**The request**: Pull out every line in the entries below that contains the word "volta", copying each line in full.

**Extracted material**:
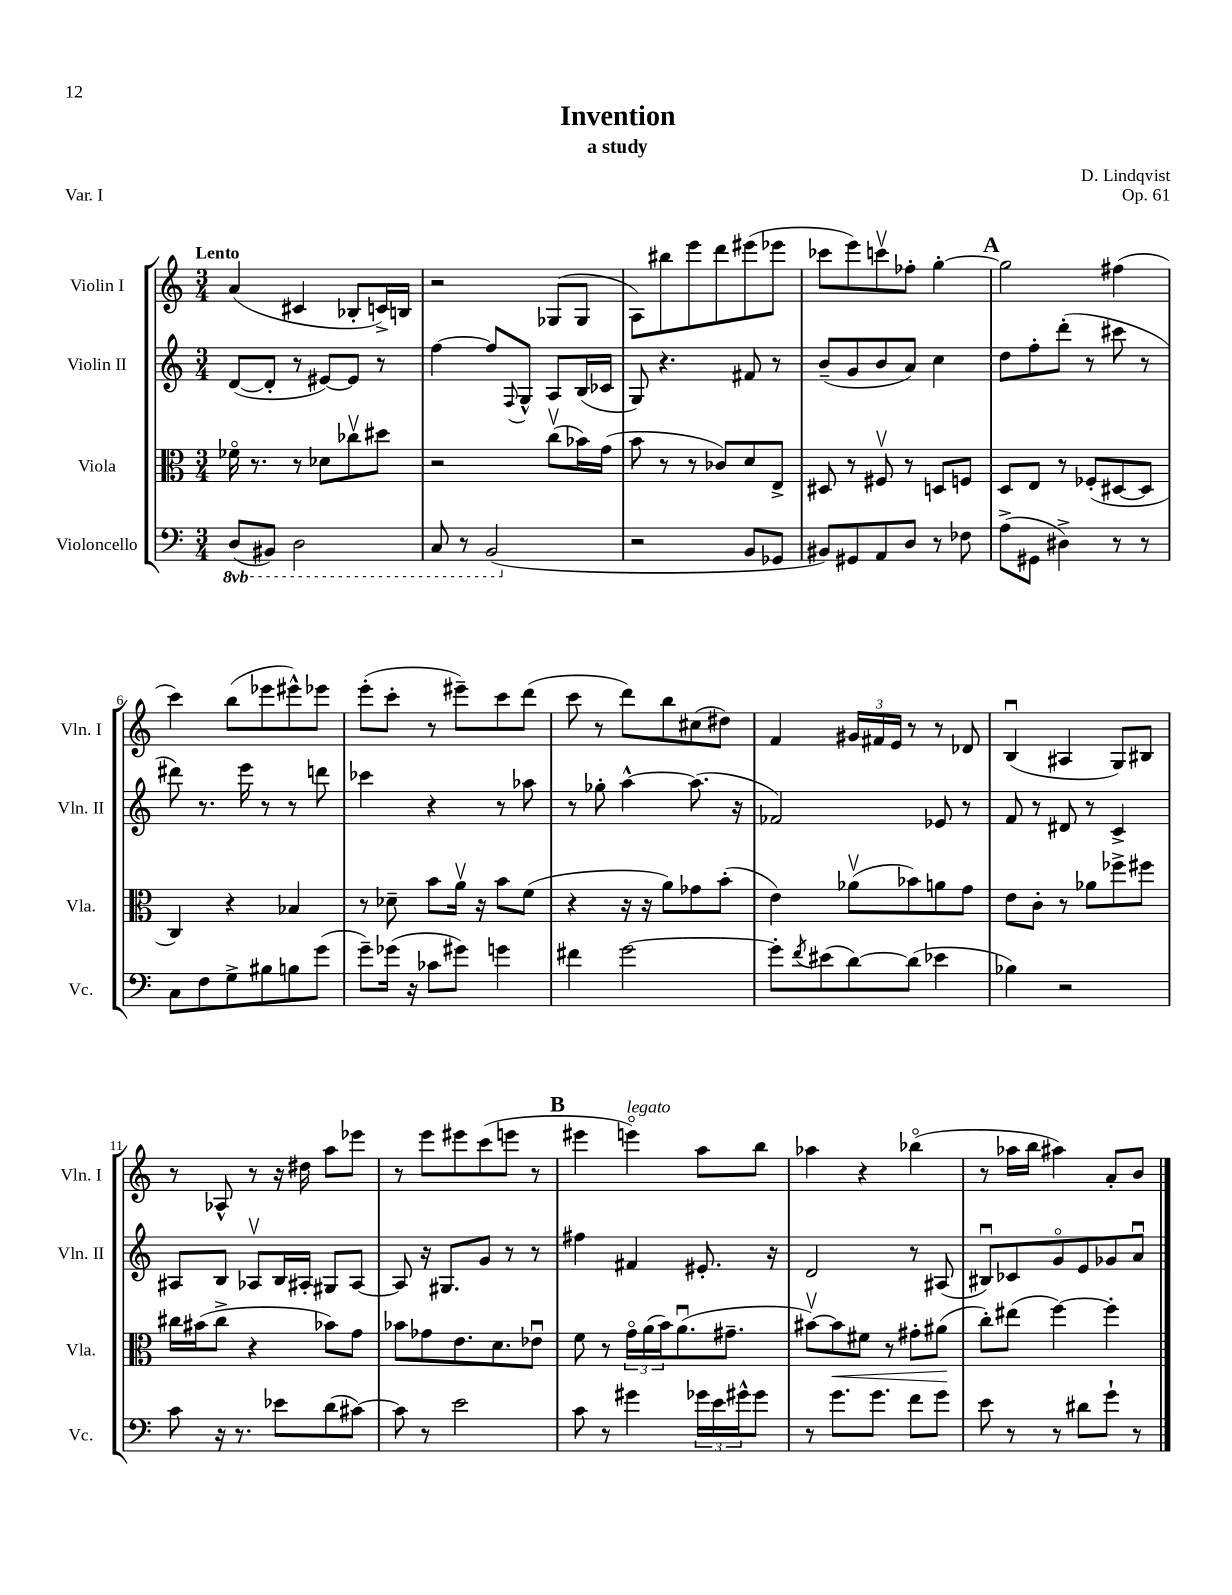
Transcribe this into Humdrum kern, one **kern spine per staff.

**kern	**kern	**kern	**kern
*staff4	*staff3	*staff2	*staff1
*clefF4	*clefC3	*clefG2	*clefG2
*k[]	*k[]	*k[]	*k[]
*M3/4	*M3/4	*M3/4	*M3/4
(8DD/L	16f-o\	([8d/L	(4a/
.	8.r	.	.
8BBB#/J)	.	8d'/]J	.
2DD\	8r	8r	4c#/
.	8d-\L	[8e#/L)	.
.	8cc-v\	8e#/]J	8B-'/L
.	8dd#\J	8r	16c^/L)
.	.	.	16B/JJ
=	=	=	=
8CC/	2r	[4ff\	2r
8r	.	.	.
(2BBB/	.	8ff/]L	.
.	.	8qqF/	.
.	.	8G^^/J	.
.	(8ccv\L	8A/L	(8G-/L
.	16b-\L)	(16B/L	8G-/J
.	(16g\JJ	16c-/JJ	.
=	=	=	=
2r	8b\	8G/)	8A\L)
.	8r	4.r	8bb#\
.	8r	.	8eee\
.	8c-/L)	.	8ddd\
8BB/L	8d/	8f#/	(8eee#\
8GG-/J	8E^/J	8r	8eee-\J
=	=	=	=
8BB#/L)	8D#/	(8b~/L	8ccc-\L
8GG#/	8r	8g/	8eee\)
8AA/	8F#v/	8b/	8cccv\
8D/J	8r	8a/J)	8ff-'\J
8r	8D/L	4cc\	[4gg'\
8F-\	8F/J	.	.
=	=	=	=
(8A^\L	8D/L	8dd\L	2gg\]
8GG#\J	8E/J	8ff'\	.
4D#^\)	8r	(8ddd'\J	.
.	(8F-'/L	8r	.
8r	[8D#/	8ccc#\	(4ff#\
8r	8D#/]J	8r	.
=	=	=	=
8C\L	4C/)	8ddd#\)	4ccc\)
8F\	.	8.r	.
8G^\	4r	.	(8bb\L
.	.	16eee\	.
8B#\	.	8r	8eee-\
8B\	4B-/	8r	8eee#^^\)
(8g\J	.	8ddd\	8eee-\J
=	=	=	=
8g~\L)	8r	4ccc-\	(8eee'\L
(16g-\Jk	8d-~\	.	8ccc'\J
16r	.	.	.
8c-\L	8b\L	4r	8r
8g#\J)	16av\Jk	.	8eee#~\L)
.	16r	.	.
4g\	8b\L	8r	8ccc\
.	(8f\J	8aa-\	(8ddd\J
=	=	=	=
4f#\	4r	8r	8ccc\
.	.	8gg-'\	8r
[2g\	16r	[4aa^^\	8ddd\L)
.	16r	.	.
.	8a\L)	.	8bb\
.	8g-\	(8.aa\]	(8cc#\
.	(8b'\J	.	8dd#\J)
.	.	16r	.
=	=	=	=
8g'\]L	4e\)	2f-/)	4f/
8qf/	.	.	.
(8e#\	.	.	.
[8d\)	(8a-v\L	.	24g#/LL
.	.	.	24f#/
.	.	.	24e/JJ
(8d\]J	8b-\)	.	8r
4e-\	8a\	8e-/	8r
.	8g\J	8r	8d-/
=	=	=	=
4B-\)	8e\L	8f/	(4Bu/
.	8c'\J	8r	.
2r	8r	8d#/	4A#/
.	8a-\L	8r	.
.	8ff-^\	4c^/	8G/L)
.	8ff#\J	.	8B#/J
=	=	=	=
8c\	16cc#\LL	8A#/L	8r
.	(16b#\J	.	.
16r	8cc#^\J	8B/J	8A-^^/
8.r	.	.	.
.	4r	8A-v/L	8r
8e-\L	.	16B/L	16r
.	.	16A#'/JJ	16dd#\
(8d\	8b-\L)	8G#/L	8aa\L
[8c#\J)	8g\J	[8A#/J	8eee-\J
=	=	=	=
8c#\]	8b-\L	8A#/]	8r
8r	8g-\	16r	8eee\L
.	.	8.G#/L	.
2e\	8.e\	.	8eee#\
.	.	8g/J	(8ccc\
.	8.d\	.	.
.	.	8r	8eee\J
.	8e-u\J	8r	8r
=	=	=	=
8c\	8f\	4ff#\	4eee#\
8r	8r	.	.
4g#\	24go\LL	4f#/	4eeeo\)
.	(24a\	.	.
.	24b\J)	.	.
.	(8.au\	.	.
24g-\LL	.	8.e#'/	8aa\L
24e\	.	.	.
.	8.g#~\J	.	.
24g#^^\J	.	.	.
8g#\J	.	.	8bb\J
.	.	16r	.
=	=	=	=
8r	[8b#v\L)	2d/	4aa-\
8.g\L	8b#\]	.	.
.	8f#\J	.	4r
8.g\J	.	.	.
.	8r	.	.
8f\L	8g#'\L	8r	(4bb-o\
8g\J	(8a#\J	(8A#/	.
=	=	=	=
8e\	8cc'\L)	8B#u/L)	8r
8r	(8ee#\J	8c-/	16aa-\LL
.	.	.	16bb\JJ
8r	[4ff\)	8go/	4aa#\)
8d#\L	.	8e/	.
8g`\J	4ff'\]	8g-/	8a'/L
8r	.	8au/J	8b/J
==	==	==	==
*-	*-	*-	*-
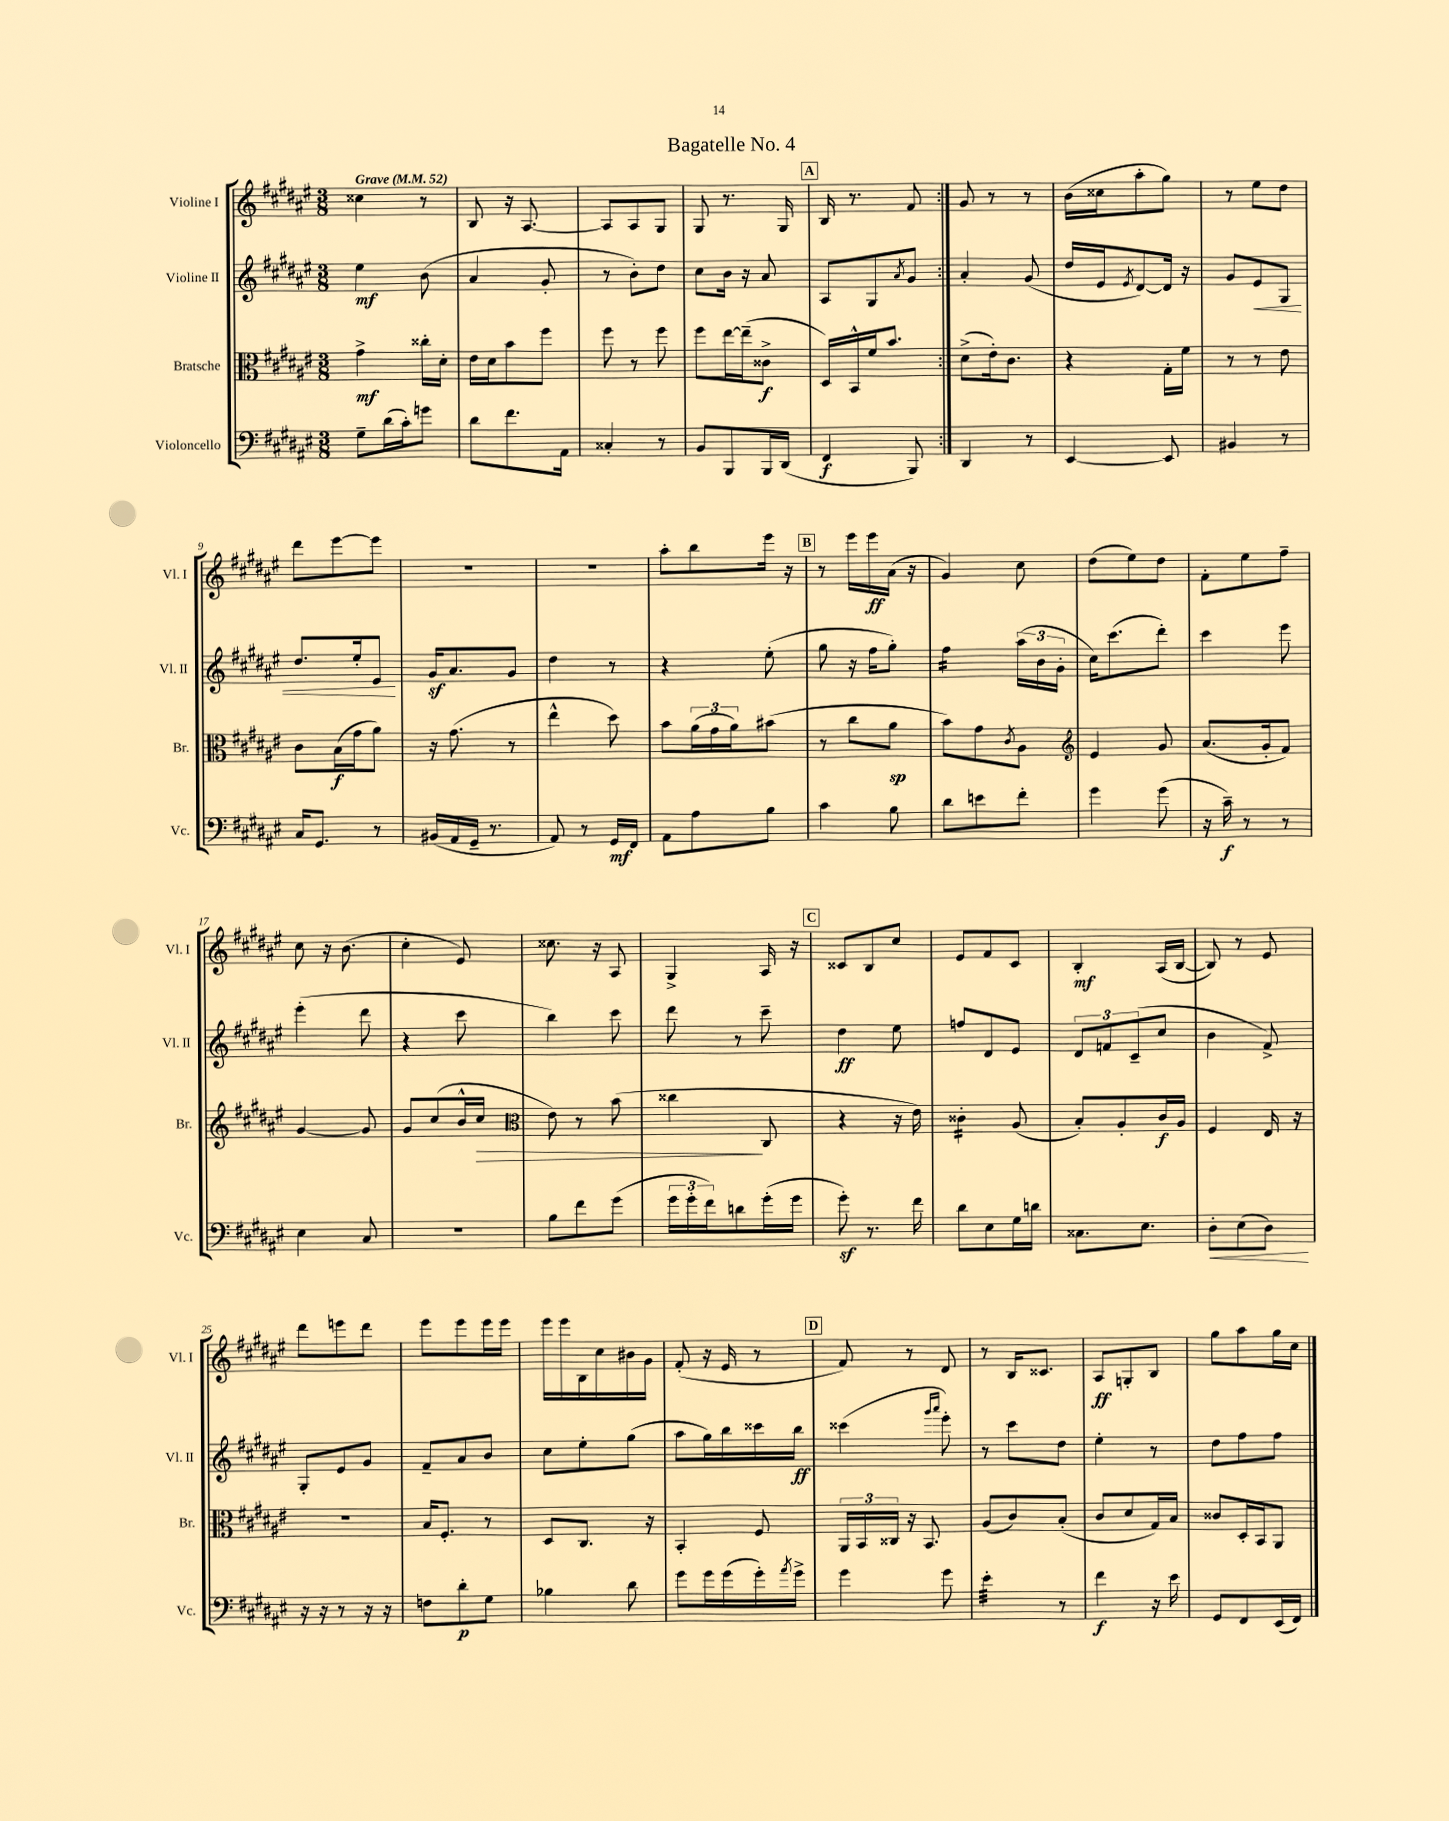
\header { title = "Bagatelle No. 4" }
<<
\new StaffGroup <<
\new Staff = "s0" \with { instrumentName = "Violine I" shortInstrumentName = "Vl. I" } {
    \clef treble \key fis \major \numericTimeSignature \time 3/8 \tempo "Grave" 4 = 52
    \repeat volta 2 { cisis''4 r8 |
    b8 r16 ais8.~ |
    ais8 ais8 gis8 |
    gis8 r8. gis16 |
    \mark \markup { \box "A" } b16 r8. fis'8 | }
    gis'8 r8 r8 |
    b'16( cisis''16 ais''8-. gis''8) |
    r8 eis''8 dis''8 |
    dis'''8 eis'''8~ eis'''8 |
    R4. |
    R4. |
    ais''8-. b''8 eis'''16 r16 |
    \mark \markup { \box "B" } r8 eis'''16 eis'''16\ff ais'16( r16 |
    gis'4) cis''8 |
    dis''8( eis''8) dis''8 |
    fis'8-. eis''8 fis''8-- |
    cis''8 r16 b'8.( |
    cis''4-. eis'8) |
    cisis''8. r16 ais8 |
    gis4-> ais16 r16 |
    \mark \markup { \box "C" } cisis'8 b8 cis''8 |
    eis'8 fis'8 cis'8 |
    b4-.\mf ais16( b16~ |
    b8) r8 eis'8 |
    dis'''8 e'''8 dis'''8 |
    eis'''8 eis'''8 eis'''16 eis'''16 |
    eis'''16 eis'''16 b16 cis''16 bis'16 gis'16 |
    fis'8-.( r16 eis'16 r8 |
    \mark \markup { \box "D" } fis'8) r8 dis'8 |
    r8 b16 cisis'8. |
    ais8\ff g8-. b8 |
    gis''8 ais''8 gis''16 cis''16 \bar "|." |
}
\new Staff = "s1" \with { instrumentName = "Violine II" shortInstrumentName = "Vl. II" } {
    \clef treble \key fis \major \numericTimeSignature \time 3/8
    \repeat volta 2 { eis''4\mf b'8( |
    ais'4 gis'8-. |
    r8 b'8-.) dis''8 |
    cis''8 b'16 r16 ais'8 |
    \mark \markup { \box "A" } ais8 gis8 \acciaccatura { ais'8 } gis'8 | }
    ais'4-. gis'8( |
    dis''16 eis'16 \acciaccatura { eis'8 } dis'8~) dis'16 r16 |
    gis'8 eis'8\< gis8 |
    dis''8. eis''16-. eis'8\! |
    gis'16\sf ais'8. gis'8 |
    dis''4 r8 |
    r4 eis''8-.( |
    \mark \markup { \box "B" } gis''8 r16 fis''16 gis''8-.) |
    fis''4:16 \tuplet 3/2 { ais''16( b'16 gis'16-. } |
    cis''16) cis'''8.( dis'''8-.) |
    cis'''4 eis'''8 |
    eis'''4-.( dis'''8 |
    r4 cis'''8 |
    b''4) cis'''8 |
    dis'''8 r8 cis'''8-- |
    \mark \markup { \box "C" } dis''4\ff eis''8 |
    f''8 dis'8 eis'8 |
    \tuplet 3/2 { dis'8 f'8 cis'8--( } cis''8 |
    b'4 fis'8->) |
    gis8-. eis'8 gis'8 |
    fis'8-- ais'8 b'8 |
    cis''8 eis''8-. gis''8( |
    ais''8 gis''16) b''16 cisis'''16 b''16\ff |
    \mark \markup { \box "D" } cisis'''4( \grace { gis'''16 ais'''16 } eis'''8-.) |
    r8 cis'''8 dis''8 |
    eis''4-. r8 |
    dis''8 fis''8 fis''8 \bar "|." |
}
\new Staff = "s2" \with { instrumentName = "Bratsche" shortInstrumentName = "Br." } {
    \clef alto \key fis \major \numericTimeSignature \time 3/8
    \repeat volta 2 { gis'4->\mf cisis''16-. dis'16-. |
    eis'16 dis'16 b'8 fis''8 |
    fis''8 r8 fis''8 |
    fis''8 eis''16~ eis''16--( cisis'8->\f |
    \mark \markup { \box "A" } dis16) b,16-^ fis'16 b'8. | }
    dis'8->( eis'16-.) cis'8. |
    r4 gis16-. fis'16 |
    r8 r8 eis'8 |
    cis'8 b16\f( gis'16 ais'8) |
    r16 gis'8.( r8 |
    eis''4-^ dis''8) |
    b'8 \tuplet 3/2 { ais'16( gis'16 ais'16) } bis'8( |
    \mark \markup { \box "B" } r8 cis''8 ais'8\sp |
    b'8) gis'8 \acciaccatura { cis'8 } ais8 |
    \clef treble eis'4 gis'8 |
    ais'8.( gis'16-. fis'8) |
    gis'4~ gis'8 |
    gis'8 cis''8( b'16-^ cis''16\> |
    \clef alto eis'8) r8 b'8( |
    cisis''4\! cis8 |
    \mark \markup { \box "C" } r4 r16 eis'16) |
    cisis'4:16-. ais8( |
    b8-.) ais8-. cis'16\f ais16 |
    fis4 eis16 r16 |
    R4. |
    b16 fis8.-. r8 |
    dis8 cis8. r16 |
    b,4-. fis8 |
    \mark \markup { \box "D" } \tuplet 3/2 { ais,16 b,16 cisis16 } r16 b,8. |
    ais8( cis'8) b8-.( |
    cis'8 dis'8 gis16) b16 |
    cisis'8 dis16-. b,16 ais,8 \bar "|." |
}
\new Staff = "s3" \with { instrumentName = "Violoncello" shortInstrumentName = "Vc." } {
    \clef bass \key fis \major \numericTimeSignature \time 3/8
    \repeat volta 2 { gis8-- dis'16( cis'16-.) g'8 |
    dis'8 fis'8. ais,16 |
    cisis4-. r8 |
    b,8 b,,8 b,,16 dis,16( |
    \mark \markup { \box "A" } fis,4\f b,,8) | }
    dis,4 r8 |
    eis,4~ eis,8 |
    bis,4 r8 |
    cis16 gis,8. r8 |
    bis,16( ais,16 gis,16-- r8. |
    ais,8) r8 gis,16\mf fis,16 |
    ais,8 ais8 b8 |
    \mark \markup { \box "B" } cis'4 b8 |
    dis'8 e'8 fis'8-. |
    gis'4 gis'8( |
    r16 cis'16--\f) r8 r8 |
    eis4 cis8 |
    R4. |
    b8 fis'8 gis'8( |
    \tuplet 3/2 { gis'16 gis'16-. fis'16) } d'8 gis'16-.( gis'16 |
    \mark \markup { \box "C" } gis'8-.\sf) r8. fis'16 |
    dis'8 eis8 gis16 d'16 |
    cisis8. eis8. |
    dis8-.\< eis8( dis8\!) |
    r16 r16 r8 r16 r16 |
    f8 dis'8-.\p gis8 |
    bes4 dis'8 |
    gis'8 gis'16 gis'16( gis'16-.) \acciaccatura { ais'8 } gis'16-> |
    \mark \markup { \box "D" } gis'4 gis'8 |
    eis'4:32-. r8 |
    fis'4\f r16 eis'16 |
    gis,8 fis,8 eis,16( fis,16) \bar "|." |
}
>>
>>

**Result of this task**:
    \repeat volta 2 { cisis''4 r8 |
    \repeat volta 2 { eis''4\mf b'8( |
    \repeat volta 2 { gis'4->\mf cisis''16-. dis'16-. |
    \repeat volta 2 { gis8-- dis'16( cis'16-.) g'8 |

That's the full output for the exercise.